(Object change listings)
- - - - -
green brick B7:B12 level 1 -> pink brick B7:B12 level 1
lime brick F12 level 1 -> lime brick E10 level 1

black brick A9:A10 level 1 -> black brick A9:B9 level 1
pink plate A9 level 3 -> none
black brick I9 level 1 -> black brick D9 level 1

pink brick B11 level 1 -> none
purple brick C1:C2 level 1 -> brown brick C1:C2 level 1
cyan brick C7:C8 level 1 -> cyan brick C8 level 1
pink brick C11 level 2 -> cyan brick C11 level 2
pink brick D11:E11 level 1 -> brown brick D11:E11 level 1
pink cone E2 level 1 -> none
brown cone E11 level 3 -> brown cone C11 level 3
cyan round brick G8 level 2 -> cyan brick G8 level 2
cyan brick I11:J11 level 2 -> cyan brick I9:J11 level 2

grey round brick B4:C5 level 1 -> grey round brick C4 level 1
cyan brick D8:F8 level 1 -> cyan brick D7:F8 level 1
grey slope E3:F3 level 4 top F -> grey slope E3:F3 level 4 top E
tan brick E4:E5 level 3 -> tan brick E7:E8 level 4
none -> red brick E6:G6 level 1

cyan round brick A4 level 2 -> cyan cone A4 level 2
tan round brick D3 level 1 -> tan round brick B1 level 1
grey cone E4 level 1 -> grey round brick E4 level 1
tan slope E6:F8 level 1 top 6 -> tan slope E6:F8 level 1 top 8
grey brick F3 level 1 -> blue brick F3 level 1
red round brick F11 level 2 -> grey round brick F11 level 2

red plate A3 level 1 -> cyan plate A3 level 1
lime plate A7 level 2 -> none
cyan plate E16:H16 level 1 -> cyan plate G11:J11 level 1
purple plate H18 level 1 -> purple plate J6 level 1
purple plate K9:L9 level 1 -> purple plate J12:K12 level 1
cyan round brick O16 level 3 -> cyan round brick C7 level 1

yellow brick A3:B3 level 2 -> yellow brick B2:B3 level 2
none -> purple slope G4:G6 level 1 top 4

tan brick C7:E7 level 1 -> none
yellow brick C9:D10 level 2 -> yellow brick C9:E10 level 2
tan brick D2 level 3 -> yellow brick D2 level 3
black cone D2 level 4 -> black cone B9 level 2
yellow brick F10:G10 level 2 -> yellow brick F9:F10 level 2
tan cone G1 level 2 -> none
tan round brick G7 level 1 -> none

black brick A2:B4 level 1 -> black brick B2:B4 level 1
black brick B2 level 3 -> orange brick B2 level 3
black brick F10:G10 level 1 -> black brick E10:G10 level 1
- - - - -
▶ _Task prompt_: Please reproduce the lines from the line with "none -> purple slope G4:G6 level 1 top 4" to the line with "tan cone G1 level 2 -> none", both ends included, exactly as they appear above.

▶ _Your solution_:
none -> purple slope G4:G6 level 1 top 4

tan brick C7:E7 level 1 -> none
yellow brick C9:D10 level 2 -> yellow brick C9:E10 level 2
tan brick D2 level 3 -> yellow brick D2 level 3
black cone D2 level 4 -> black cone B9 level 2
yellow brick F10:G10 level 2 -> yellow brick F9:F10 level 2
tan cone G1 level 2 -> none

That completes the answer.